» **TASK DETAILS**
Lines containing the word "orange" are to be copied from the data below.

» **COLLECTED MATERIAL**
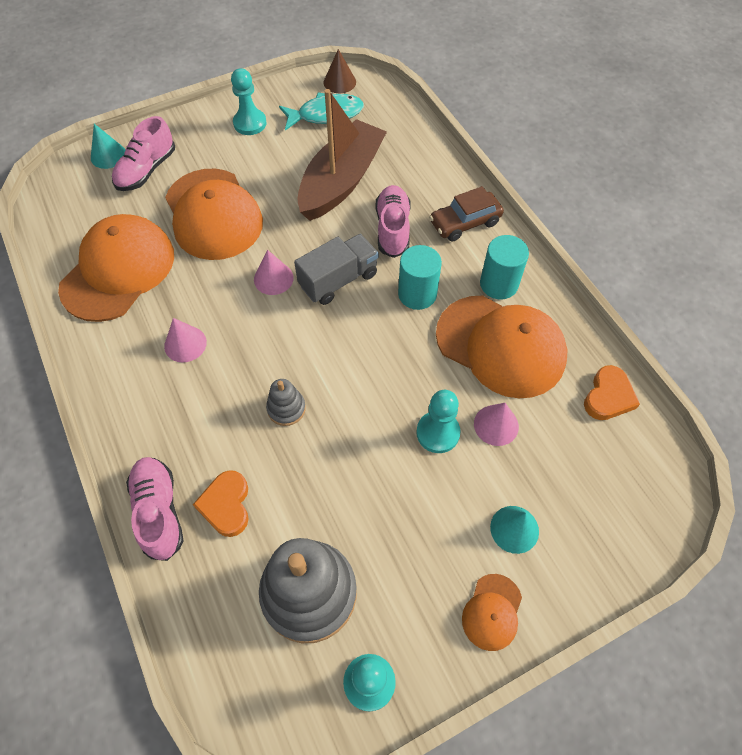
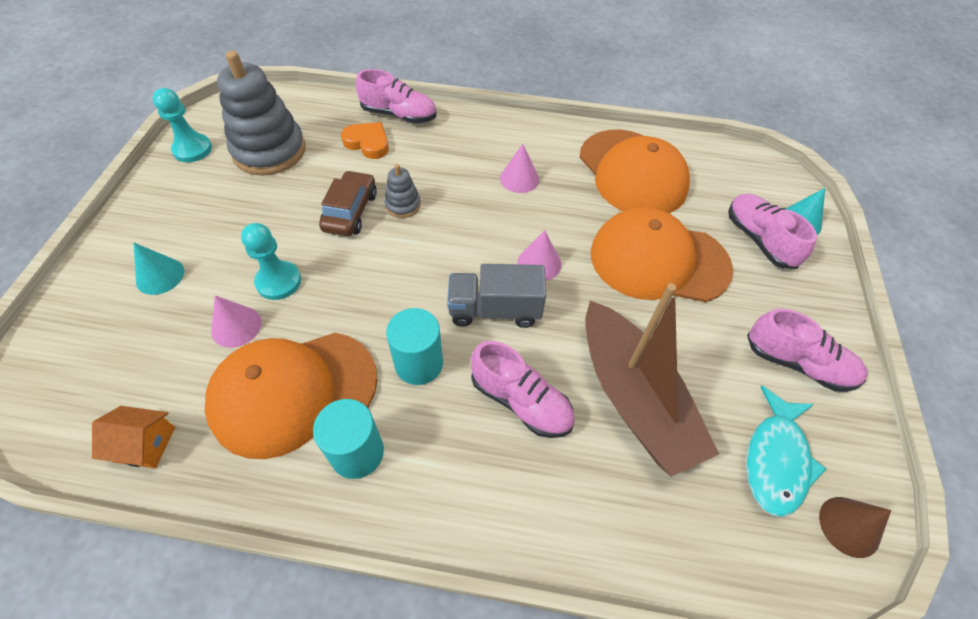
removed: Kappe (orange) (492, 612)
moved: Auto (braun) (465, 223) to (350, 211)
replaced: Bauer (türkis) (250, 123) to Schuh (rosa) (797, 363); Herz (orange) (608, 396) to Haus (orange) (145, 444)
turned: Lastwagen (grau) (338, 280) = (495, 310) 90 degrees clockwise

» **TASK RESULT**
removed: Kappe (orange) (492, 612)
replaced: Bauer (türkis) (250, 123) to Schuh (rosa) (797, 363); Herz (orange) (608, 396) to Haus (orange) (145, 444)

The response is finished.